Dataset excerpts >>
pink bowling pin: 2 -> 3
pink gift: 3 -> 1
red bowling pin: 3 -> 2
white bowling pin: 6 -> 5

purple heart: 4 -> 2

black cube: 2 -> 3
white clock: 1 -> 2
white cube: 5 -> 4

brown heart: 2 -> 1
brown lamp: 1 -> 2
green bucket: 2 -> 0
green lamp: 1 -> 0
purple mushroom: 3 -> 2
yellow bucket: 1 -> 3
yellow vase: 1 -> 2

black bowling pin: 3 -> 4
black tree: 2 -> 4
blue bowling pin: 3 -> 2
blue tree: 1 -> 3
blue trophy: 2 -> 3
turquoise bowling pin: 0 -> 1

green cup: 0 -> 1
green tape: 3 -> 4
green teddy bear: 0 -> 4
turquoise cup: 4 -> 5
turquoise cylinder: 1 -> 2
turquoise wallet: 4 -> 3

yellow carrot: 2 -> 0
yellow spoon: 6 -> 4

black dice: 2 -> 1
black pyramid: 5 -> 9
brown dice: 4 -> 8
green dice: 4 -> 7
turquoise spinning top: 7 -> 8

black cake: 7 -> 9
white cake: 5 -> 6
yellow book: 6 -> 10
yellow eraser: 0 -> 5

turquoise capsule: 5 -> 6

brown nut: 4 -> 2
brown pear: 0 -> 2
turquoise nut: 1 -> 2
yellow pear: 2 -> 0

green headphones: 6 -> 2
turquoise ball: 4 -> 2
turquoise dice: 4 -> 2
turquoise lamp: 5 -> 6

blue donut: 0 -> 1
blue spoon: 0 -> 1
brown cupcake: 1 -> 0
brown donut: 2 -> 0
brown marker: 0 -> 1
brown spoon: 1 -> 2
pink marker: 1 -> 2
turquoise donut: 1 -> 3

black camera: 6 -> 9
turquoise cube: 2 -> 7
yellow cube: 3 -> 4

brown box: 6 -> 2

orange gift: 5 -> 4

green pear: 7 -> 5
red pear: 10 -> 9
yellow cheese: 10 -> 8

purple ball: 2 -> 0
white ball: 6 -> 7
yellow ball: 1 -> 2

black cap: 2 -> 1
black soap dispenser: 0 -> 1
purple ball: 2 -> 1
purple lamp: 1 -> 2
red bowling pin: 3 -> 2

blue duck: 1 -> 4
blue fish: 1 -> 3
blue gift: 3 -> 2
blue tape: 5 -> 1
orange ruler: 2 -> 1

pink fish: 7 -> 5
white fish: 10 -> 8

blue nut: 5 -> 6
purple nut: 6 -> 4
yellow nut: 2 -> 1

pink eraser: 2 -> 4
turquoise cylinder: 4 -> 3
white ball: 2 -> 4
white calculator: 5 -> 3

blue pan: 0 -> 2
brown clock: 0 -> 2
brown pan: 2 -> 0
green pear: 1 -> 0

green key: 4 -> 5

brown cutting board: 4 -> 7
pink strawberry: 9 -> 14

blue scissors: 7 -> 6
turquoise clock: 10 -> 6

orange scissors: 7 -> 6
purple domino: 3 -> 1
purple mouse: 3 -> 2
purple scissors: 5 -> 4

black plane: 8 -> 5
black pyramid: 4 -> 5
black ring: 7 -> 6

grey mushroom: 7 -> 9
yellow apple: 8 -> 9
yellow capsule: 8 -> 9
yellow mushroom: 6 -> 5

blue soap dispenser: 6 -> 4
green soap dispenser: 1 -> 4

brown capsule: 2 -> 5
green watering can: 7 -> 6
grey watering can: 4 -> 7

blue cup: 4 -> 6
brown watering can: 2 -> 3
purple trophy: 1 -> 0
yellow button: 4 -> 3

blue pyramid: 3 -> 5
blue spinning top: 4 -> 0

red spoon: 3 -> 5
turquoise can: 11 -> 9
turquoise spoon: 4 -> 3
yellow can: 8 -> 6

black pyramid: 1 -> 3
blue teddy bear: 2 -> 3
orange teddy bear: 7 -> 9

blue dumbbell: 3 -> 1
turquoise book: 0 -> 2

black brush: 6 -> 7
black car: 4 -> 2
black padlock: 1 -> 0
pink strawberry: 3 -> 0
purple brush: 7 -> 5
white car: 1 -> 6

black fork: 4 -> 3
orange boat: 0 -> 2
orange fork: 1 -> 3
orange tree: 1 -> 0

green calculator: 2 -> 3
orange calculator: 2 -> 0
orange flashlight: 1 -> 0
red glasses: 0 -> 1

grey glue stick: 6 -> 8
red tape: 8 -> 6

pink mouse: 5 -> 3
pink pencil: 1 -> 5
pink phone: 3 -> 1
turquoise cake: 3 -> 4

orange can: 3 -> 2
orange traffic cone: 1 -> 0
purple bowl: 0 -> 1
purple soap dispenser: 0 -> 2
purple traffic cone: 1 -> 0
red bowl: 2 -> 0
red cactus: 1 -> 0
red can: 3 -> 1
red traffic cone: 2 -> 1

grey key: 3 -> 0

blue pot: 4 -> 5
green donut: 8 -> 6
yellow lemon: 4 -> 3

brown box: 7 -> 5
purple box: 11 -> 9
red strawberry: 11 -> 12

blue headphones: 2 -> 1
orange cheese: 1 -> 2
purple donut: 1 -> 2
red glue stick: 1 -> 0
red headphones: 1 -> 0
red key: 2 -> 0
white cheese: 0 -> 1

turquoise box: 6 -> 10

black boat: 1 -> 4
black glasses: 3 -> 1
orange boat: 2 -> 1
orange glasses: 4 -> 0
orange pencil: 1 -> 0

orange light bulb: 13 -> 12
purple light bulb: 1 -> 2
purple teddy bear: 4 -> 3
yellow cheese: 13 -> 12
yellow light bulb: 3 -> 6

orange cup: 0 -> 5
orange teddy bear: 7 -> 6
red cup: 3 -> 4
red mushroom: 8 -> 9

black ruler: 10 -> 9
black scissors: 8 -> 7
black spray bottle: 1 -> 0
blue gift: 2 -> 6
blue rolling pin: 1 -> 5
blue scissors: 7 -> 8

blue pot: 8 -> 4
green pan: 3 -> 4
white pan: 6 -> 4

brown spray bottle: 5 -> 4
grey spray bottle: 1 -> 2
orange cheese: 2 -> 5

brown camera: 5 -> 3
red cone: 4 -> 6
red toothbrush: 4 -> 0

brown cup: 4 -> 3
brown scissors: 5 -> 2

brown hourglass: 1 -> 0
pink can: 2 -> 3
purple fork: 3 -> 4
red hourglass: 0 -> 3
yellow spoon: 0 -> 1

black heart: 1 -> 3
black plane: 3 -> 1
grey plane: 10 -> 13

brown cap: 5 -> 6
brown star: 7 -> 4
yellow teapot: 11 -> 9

EXERCISE >> For this task, write out exactly the lines of the entries above, starting at the line with "black cake: 7 -> 9" and ending at the line with "blue donut: 0 -> 1", both included, and no others.

THE COMPLETED TASK >>
black cake: 7 -> 9
white cake: 5 -> 6
yellow book: 6 -> 10
yellow eraser: 0 -> 5

turquoise capsule: 5 -> 6

brown nut: 4 -> 2
brown pear: 0 -> 2
turquoise nut: 1 -> 2
yellow pear: 2 -> 0

green headphones: 6 -> 2
turquoise ball: 4 -> 2
turquoise dice: 4 -> 2
turquoise lamp: 5 -> 6

blue donut: 0 -> 1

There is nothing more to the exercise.